• _Supplied entries_
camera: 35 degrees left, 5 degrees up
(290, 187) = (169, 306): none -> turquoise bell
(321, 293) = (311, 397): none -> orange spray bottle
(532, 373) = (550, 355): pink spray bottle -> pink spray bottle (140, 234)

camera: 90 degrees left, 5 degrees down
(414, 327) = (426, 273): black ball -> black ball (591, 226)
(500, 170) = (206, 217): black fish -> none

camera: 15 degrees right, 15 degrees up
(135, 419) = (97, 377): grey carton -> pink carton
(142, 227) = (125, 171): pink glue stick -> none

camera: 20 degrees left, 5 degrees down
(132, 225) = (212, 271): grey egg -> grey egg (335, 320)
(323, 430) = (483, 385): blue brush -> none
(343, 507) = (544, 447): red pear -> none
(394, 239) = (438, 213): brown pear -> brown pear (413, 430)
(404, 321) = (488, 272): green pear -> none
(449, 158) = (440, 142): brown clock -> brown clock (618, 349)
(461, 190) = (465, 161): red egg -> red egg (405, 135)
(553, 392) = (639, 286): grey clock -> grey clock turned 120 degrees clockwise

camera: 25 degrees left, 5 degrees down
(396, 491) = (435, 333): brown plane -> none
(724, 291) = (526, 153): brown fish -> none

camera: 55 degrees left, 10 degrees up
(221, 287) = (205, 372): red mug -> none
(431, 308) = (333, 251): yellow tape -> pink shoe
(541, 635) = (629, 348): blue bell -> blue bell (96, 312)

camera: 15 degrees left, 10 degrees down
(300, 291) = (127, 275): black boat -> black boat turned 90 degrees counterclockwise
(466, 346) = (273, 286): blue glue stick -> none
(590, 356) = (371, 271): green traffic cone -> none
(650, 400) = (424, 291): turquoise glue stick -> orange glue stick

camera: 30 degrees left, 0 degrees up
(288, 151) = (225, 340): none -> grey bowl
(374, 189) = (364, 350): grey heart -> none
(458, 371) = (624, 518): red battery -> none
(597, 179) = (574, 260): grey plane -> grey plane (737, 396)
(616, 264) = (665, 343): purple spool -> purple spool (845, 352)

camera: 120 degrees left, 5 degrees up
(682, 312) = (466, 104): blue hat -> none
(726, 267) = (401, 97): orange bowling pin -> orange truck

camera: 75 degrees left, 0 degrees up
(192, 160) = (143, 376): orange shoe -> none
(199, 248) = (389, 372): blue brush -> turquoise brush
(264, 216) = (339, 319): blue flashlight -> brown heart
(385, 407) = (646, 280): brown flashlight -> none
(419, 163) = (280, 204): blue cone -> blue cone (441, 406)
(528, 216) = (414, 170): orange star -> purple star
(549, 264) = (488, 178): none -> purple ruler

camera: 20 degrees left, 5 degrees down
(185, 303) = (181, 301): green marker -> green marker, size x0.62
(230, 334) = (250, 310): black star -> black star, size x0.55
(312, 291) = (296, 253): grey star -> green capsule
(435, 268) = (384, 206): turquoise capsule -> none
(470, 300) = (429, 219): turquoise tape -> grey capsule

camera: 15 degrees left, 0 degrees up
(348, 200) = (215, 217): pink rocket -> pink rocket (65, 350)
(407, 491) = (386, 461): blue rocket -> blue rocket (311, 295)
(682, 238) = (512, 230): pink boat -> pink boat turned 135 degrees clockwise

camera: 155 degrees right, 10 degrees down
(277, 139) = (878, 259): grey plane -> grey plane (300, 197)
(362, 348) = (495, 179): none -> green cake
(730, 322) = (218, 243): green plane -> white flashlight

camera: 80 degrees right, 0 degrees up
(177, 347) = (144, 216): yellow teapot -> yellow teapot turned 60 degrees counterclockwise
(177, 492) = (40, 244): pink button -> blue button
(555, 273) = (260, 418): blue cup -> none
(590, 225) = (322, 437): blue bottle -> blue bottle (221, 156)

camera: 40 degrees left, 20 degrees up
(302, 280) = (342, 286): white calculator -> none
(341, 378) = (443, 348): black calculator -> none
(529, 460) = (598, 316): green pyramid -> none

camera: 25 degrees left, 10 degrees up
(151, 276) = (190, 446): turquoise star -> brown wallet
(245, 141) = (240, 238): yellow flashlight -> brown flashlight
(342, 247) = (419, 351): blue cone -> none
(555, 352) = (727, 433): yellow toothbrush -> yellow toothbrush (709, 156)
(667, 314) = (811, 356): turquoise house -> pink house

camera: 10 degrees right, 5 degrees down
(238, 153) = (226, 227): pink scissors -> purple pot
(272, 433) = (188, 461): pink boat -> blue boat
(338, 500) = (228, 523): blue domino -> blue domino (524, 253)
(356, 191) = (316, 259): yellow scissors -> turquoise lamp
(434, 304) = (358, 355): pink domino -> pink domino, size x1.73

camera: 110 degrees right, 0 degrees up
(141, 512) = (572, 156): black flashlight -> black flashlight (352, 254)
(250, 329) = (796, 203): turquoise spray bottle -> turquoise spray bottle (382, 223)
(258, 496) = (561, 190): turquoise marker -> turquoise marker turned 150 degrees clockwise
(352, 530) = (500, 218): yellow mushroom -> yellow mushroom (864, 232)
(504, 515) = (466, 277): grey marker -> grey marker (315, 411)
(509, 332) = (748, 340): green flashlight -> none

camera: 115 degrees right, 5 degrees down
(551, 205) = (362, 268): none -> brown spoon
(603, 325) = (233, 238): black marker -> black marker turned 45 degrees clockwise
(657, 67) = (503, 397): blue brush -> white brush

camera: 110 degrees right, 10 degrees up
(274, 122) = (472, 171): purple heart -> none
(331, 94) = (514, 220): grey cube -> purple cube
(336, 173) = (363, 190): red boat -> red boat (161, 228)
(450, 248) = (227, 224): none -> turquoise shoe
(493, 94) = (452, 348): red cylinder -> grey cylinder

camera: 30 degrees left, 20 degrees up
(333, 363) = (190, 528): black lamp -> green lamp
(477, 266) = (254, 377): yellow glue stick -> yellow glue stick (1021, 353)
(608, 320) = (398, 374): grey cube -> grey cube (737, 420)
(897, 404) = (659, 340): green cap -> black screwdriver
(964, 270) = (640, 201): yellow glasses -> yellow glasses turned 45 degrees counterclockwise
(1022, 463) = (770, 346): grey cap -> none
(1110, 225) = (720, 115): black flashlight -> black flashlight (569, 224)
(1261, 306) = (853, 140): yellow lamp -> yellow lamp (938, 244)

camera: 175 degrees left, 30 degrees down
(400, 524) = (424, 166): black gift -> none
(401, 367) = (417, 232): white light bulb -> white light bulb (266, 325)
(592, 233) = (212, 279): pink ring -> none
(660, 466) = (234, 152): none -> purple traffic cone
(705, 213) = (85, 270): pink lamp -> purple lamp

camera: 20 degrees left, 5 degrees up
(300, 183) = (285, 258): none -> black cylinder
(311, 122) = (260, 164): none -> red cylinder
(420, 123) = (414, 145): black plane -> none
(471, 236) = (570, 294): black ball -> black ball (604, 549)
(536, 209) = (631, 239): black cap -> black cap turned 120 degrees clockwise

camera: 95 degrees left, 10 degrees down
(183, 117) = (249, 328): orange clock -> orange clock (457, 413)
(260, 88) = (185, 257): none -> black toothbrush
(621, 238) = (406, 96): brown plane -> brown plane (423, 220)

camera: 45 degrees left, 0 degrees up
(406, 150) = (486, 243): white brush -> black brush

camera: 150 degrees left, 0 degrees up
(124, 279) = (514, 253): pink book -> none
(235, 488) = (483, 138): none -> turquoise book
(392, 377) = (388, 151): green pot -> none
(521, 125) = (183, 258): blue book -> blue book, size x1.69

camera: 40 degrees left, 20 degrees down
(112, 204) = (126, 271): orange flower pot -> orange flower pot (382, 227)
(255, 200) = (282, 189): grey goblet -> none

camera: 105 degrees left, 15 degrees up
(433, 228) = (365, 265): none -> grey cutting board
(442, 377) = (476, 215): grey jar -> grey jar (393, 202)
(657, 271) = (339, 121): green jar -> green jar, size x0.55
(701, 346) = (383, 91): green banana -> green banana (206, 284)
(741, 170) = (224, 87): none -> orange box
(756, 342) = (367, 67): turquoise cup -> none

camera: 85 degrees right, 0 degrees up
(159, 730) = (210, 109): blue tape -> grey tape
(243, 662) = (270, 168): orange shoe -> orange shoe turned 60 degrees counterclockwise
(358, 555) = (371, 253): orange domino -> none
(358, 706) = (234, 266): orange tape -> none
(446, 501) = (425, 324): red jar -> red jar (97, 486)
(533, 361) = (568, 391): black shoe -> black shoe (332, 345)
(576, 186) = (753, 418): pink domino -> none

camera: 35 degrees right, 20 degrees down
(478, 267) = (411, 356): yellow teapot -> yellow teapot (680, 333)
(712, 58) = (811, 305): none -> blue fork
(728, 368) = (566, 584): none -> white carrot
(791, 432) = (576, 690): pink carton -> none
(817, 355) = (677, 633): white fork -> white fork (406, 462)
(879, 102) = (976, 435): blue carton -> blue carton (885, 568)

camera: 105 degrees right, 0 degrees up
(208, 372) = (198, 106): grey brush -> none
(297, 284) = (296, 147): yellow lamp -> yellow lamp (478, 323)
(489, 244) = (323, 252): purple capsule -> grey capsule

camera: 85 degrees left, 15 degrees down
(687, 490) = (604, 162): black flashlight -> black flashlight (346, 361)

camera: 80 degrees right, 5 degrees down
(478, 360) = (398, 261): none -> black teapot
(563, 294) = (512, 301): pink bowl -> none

• _Required action_
Using the records above, repeat exactly the lines from the first one through the line with "camera: 30 degrees left, 0 degrees up".

• _Answer below_
camera: 35 degrees left, 5 degrees up
(290, 187) = (169, 306): none -> turquoise bell
(321, 293) = (311, 397): none -> orange spray bottle
(532, 373) = (550, 355): pink spray bottle -> pink spray bottle (140, 234)

camera: 90 degrees left, 5 degrees down
(414, 327) = (426, 273): black ball -> black ball (591, 226)
(500, 170) = (206, 217): black fish -> none

camera: 15 degrees right, 15 degrees up
(135, 419) = (97, 377): grey carton -> pink carton
(142, 227) = (125, 171): pink glue stick -> none

camera: 20 degrees left, 5 degrees down
(132, 225) = (212, 271): grey egg -> grey egg (335, 320)
(323, 430) = (483, 385): blue brush -> none
(343, 507) = (544, 447): red pear -> none
(394, 239) = (438, 213): brown pear -> brown pear (413, 430)
(404, 321) = (488, 272): green pear -> none
(449, 158) = (440, 142): brown clock -> brown clock (618, 349)
(461, 190) = (465, 161): red egg -> red egg (405, 135)
(553, 392) = (639, 286): grey clock -> grey clock turned 120 degrees clockwise

camera: 25 degrees left, 5 degrees down
(396, 491) = (435, 333): brown plane -> none
(724, 291) = (526, 153): brown fish -> none

camera: 55 degrees left, 10 degrees up
(221, 287) = (205, 372): red mug -> none
(431, 308) = (333, 251): yellow tape -> pink shoe
(541, 635) = (629, 348): blue bell -> blue bell (96, 312)

camera: 15 degrees left, 10 degrees down
(300, 291) = (127, 275): black boat -> black boat turned 90 degrees counterclockwise
(466, 346) = (273, 286): blue glue stick -> none
(590, 356) = (371, 271): green traffic cone -> none
(650, 400) = (424, 291): turquoise glue stick -> orange glue stick

camera: 30 degrees left, 0 degrees up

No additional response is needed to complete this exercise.